» WHAT YOU ARE ASKED TO DO
Determine the count of lines in the data below that include the word "counterclockwise", and give nothing besides it.

» MATERIAL PROVIDED
+++
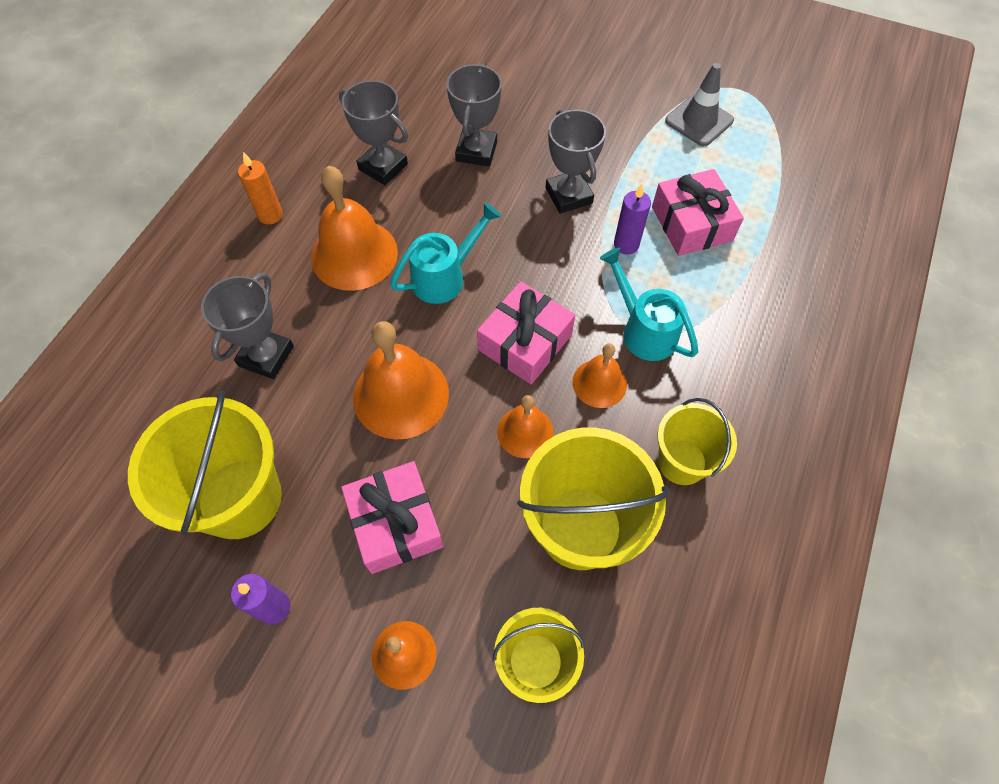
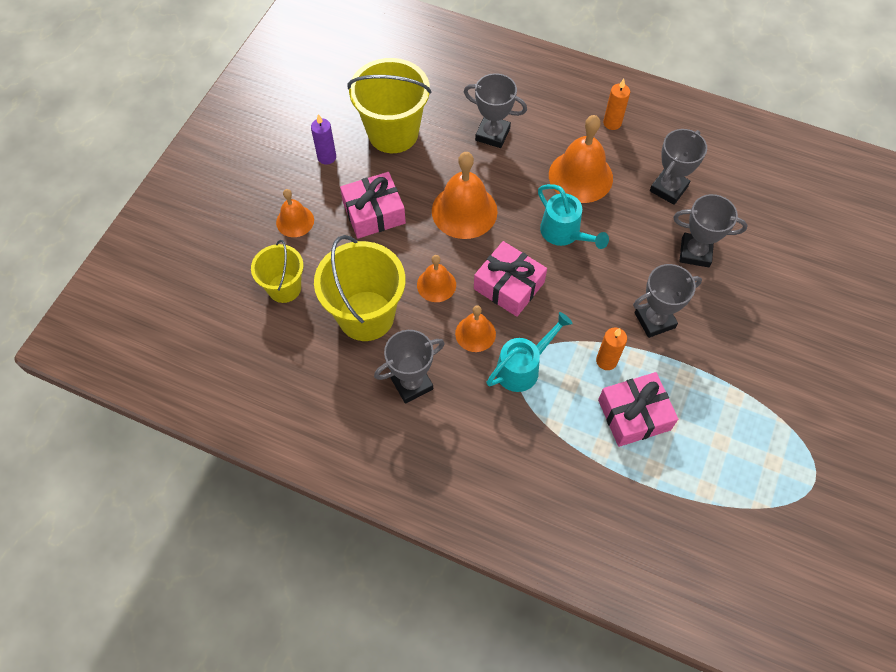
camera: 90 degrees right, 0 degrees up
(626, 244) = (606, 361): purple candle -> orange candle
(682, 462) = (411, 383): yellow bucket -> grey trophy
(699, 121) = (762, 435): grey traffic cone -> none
+++
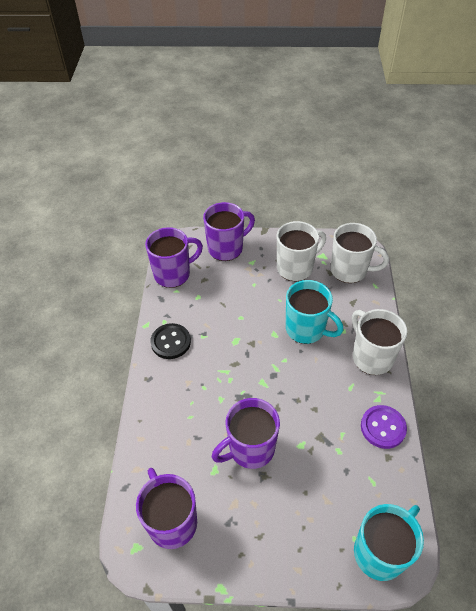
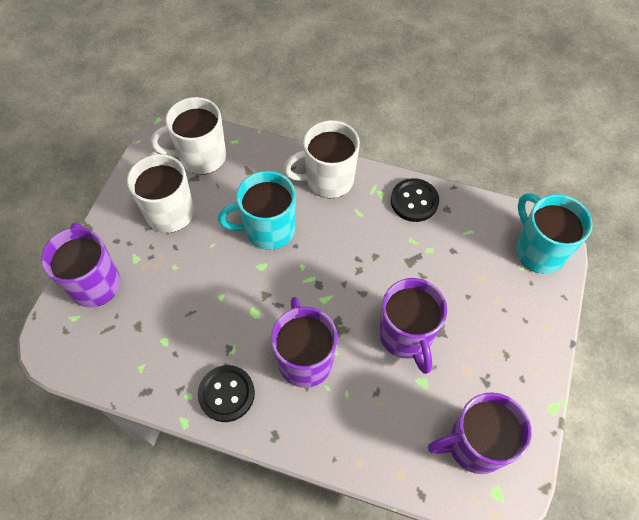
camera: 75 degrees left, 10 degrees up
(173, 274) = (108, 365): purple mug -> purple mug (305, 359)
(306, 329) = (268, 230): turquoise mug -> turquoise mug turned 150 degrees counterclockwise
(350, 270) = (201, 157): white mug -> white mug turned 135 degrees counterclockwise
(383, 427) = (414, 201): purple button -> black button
+++
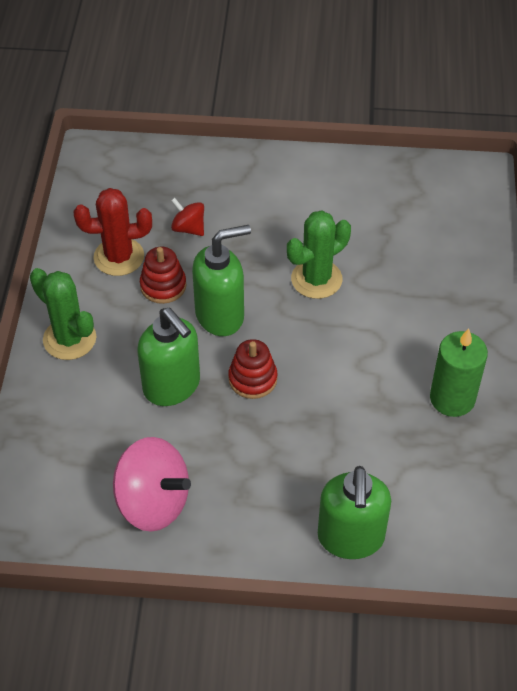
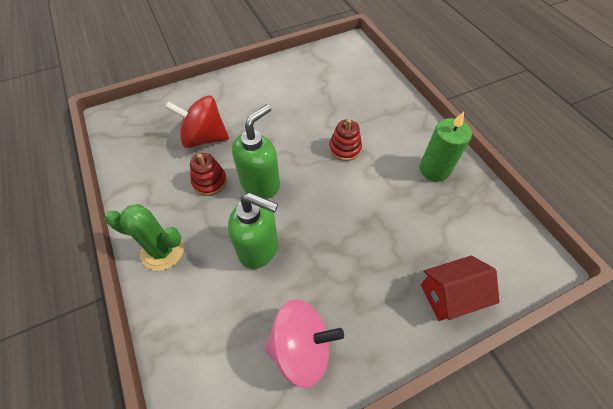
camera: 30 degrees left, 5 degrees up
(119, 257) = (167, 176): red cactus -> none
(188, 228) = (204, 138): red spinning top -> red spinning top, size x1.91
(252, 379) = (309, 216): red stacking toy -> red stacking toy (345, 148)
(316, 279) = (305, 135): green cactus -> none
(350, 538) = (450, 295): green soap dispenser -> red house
+++
» RESULT FOR THIS EXERCISE
2